Available data |

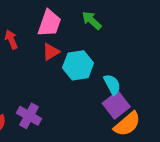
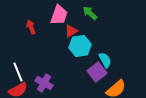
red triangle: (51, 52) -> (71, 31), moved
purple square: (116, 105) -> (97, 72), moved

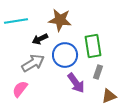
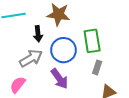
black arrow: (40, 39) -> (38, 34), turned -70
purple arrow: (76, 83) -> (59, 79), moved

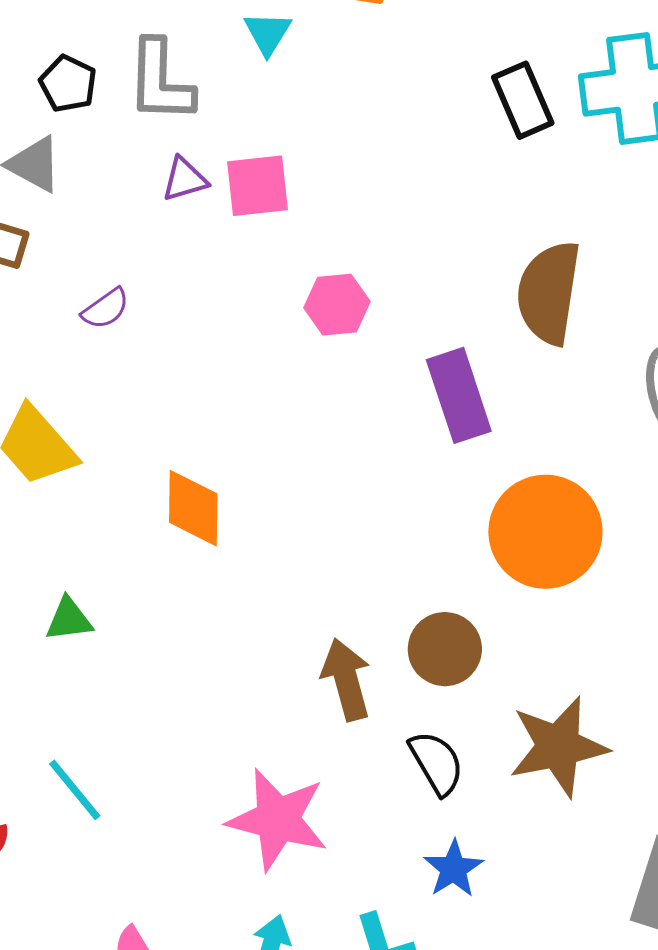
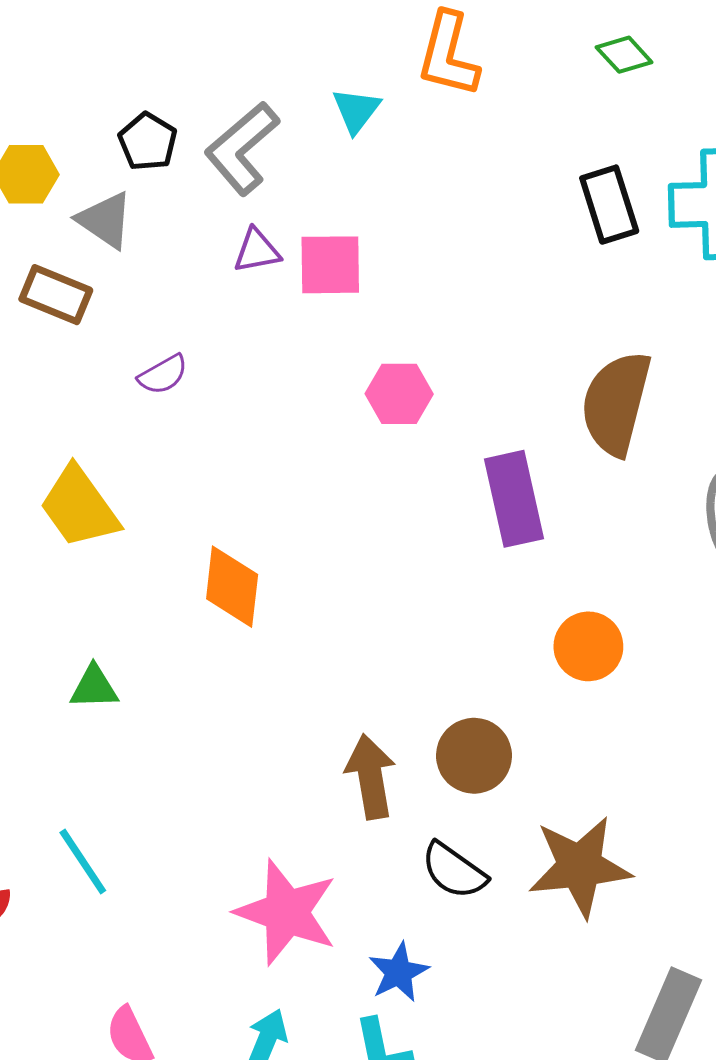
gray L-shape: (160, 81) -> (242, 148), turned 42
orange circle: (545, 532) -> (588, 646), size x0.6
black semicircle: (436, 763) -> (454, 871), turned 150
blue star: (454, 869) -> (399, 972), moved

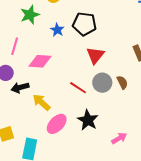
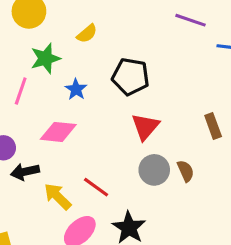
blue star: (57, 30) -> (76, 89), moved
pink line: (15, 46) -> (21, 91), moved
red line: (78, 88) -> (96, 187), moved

Instructions for the task | Output the records above exactly, leaving out pictures.

Output for this exercise |
red triangle: (51, 52) -> (71, 31), moved
purple square: (116, 105) -> (97, 72), moved

black arrow: (40, 39) -> (38, 34), turned -70
purple arrow: (76, 83) -> (59, 79), moved

gray L-shape: (160, 81) -> (242, 148), turned 42
orange circle: (545, 532) -> (588, 646), size x0.6
black semicircle: (436, 763) -> (454, 871), turned 150
blue star: (454, 869) -> (399, 972), moved

blue star: (57, 30) -> (76, 89), moved
pink line: (15, 46) -> (21, 91), moved
red line: (78, 88) -> (96, 187), moved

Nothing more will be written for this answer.